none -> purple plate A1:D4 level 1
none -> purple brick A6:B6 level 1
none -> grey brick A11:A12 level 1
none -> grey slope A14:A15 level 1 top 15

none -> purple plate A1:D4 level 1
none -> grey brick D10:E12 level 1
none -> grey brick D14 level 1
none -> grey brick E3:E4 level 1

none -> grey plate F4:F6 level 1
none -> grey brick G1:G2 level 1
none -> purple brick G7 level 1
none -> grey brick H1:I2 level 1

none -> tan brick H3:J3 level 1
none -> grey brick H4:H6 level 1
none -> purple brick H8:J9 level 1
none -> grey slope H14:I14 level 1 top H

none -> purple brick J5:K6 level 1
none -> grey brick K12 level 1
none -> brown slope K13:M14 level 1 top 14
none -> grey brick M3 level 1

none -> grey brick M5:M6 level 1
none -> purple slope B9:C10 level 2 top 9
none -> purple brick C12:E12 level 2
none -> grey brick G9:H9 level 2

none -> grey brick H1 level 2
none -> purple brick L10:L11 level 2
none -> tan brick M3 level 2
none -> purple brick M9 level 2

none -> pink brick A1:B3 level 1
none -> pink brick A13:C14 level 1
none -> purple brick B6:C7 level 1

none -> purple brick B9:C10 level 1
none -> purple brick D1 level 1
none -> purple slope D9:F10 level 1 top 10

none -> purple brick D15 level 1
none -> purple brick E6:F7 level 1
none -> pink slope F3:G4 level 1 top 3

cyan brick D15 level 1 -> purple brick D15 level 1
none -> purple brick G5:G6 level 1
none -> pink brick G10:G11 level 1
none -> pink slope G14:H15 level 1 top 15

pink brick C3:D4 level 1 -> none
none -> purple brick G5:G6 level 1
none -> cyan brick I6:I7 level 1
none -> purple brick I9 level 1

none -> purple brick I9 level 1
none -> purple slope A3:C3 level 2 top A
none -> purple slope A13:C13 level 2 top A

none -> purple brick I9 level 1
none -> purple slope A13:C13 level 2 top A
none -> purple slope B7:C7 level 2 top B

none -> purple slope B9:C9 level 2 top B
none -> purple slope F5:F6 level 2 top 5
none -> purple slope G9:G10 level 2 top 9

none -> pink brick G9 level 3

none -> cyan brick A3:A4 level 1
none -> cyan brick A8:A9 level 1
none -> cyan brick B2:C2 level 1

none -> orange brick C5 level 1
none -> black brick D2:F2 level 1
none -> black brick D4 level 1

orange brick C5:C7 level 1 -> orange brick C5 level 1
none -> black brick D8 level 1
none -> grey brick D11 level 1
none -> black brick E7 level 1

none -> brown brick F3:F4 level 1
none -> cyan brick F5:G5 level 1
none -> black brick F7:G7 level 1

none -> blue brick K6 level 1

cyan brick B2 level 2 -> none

* * * *

### WHAT TO DO
Once more, set down the full listing, verbatim.

### ANSWER TO THIS PROBLEM
none -> purple plate A1:D4 level 1
none -> purple brick A6:B6 level 1
none -> grey brick A11:A12 level 1
none -> grey slope A14:A15 level 1 top 15

none -> purple plate A1:D4 level 1
none -> grey brick D10:E12 level 1
none -> grey brick D14 level 1
none -> grey brick E3:E4 level 1

none -> grey plate F4:F6 level 1
none -> grey brick G1:G2 level 1
none -> purple brick G7 level 1
none -> grey brick H1:I2 level 1

none -> tan brick H3:J3 level 1
none -> grey brick H4:H6 level 1
none -> purple brick H8:J9 level 1
none -> grey slope H14:I14 level 1 top H

none -> purple brick J5:K6 level 1
none -> grey brick K12 level 1
none -> brown slope K13:M14 level 1 top 14
none -> grey brick M3 level 1

none -> grey brick M5:M6 level 1
none -> purple slope B9:C10 level 2 top 9
none -> purple brick C12:E12 level 2
none -> grey brick G9:H9 level 2

none -> grey brick H1 level 2
none -> purple brick L10:L11 level 2
none -> tan brick M3 level 2
none -> purple brick M9 level 2

none -> pink brick A1:B3 level 1
none -> pink brick A13:C14 level 1
none -> purple brick B6:C7 level 1

none -> purple brick B9:C10 level 1
none -> purple brick D1 level 1
none -> purple slope D9:F10 level 1 top 10

none -> purple brick D15 level 1
none -> purple brick E6:F7 level 1
none -> pink slope F3:G4 level 1 top 3

cyan brick D15 level 1 -> purple brick D15 level 1
none -> purple brick G5:G6 level 1
none -> pink brick G10:G11 level 1
none -> pink slope G14:H15 level 1 top 15

pink brick C3:D4 level 1 -> none
none -> purple brick G5:G6 level 1
none -> cyan brick I6:I7 level 1
none -> purple brick I9 level 1

none -> purple brick I9 level 1
none -> purple slope A3:C3 level 2 top A
none -> purple slope A13:C13 level 2 top A

none -> purple brick I9 level 1
none -> purple slope A13:C13 level 2 top A
none -> purple slope B7:C7 level 2 top B

none -> purple slope B9:C9 level 2 top B
none -> purple slope F5:F6 level 2 top 5
none -> purple slope G9:G10 level 2 top 9

none -> pink brick G9 level 3

none -> cyan brick A3:A4 level 1
none -> cyan brick A8:A9 level 1
none -> cyan brick B2:C2 level 1

none -> orange brick C5 level 1
none -> black brick D2:F2 level 1
none -> black brick D4 level 1

orange brick C5:C7 level 1 -> orange brick C5 level 1
none -> black brick D8 level 1
none -> grey brick D11 level 1
none -> black brick E7 level 1

none -> brown brick F3:F4 level 1
none -> cyan brick F5:G5 level 1
none -> black brick F7:G7 level 1

none -> blue brick K6 level 1

cyan brick B2 level 2 -> none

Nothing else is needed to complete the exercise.